MATERIAL PROVIDED:
►

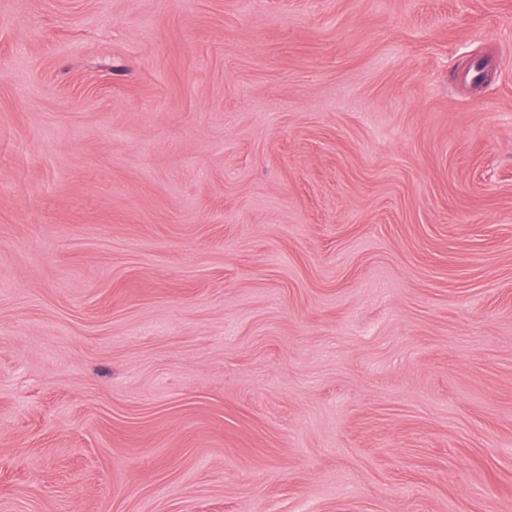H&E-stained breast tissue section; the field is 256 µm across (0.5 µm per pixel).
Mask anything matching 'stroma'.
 Listing matches in <instances>:
<instances>
[{
    "instance_id": "35a3bbf8",
    "label": "stroma",
    "mask_w": 512,
    "mask_h": 512,
    "mask_svg": "<svg viewBox=\"0 0 512 512\" xmlns=\"http://www.w3.org/2000/svg\"><path fill=\"white\" fill-rule=\"evenodd\" d=\"M0 512H512V0H0Z\"/></svg>"
}]
</instances>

◄

INSTRUCTIONS FOR THE TASK: All entries are to be retyped exactly. Omit any embedded images.

CORRECT ANSWER:
H&E-stained breast tissue section; the field is 256 µm across (0.5 µm per pixel).
Mask anything matching 'stroma'.
 Listing matches in <instances>:
<instances>
[{
    "instance_id": "35a3bbf8",
    "label": "stroma",
    "mask_w": 512,
    "mask_h": 512,
    "mask_svg": "<svg viewBox=\"0 0 512 512\" xmlns=\"http://www.w3.org/2000/svg\"><path fill=\"white\" fill-rule=\"evenodd\" d=\"M0 512H512V0H0Z\"/></svg>"
}]
</instances>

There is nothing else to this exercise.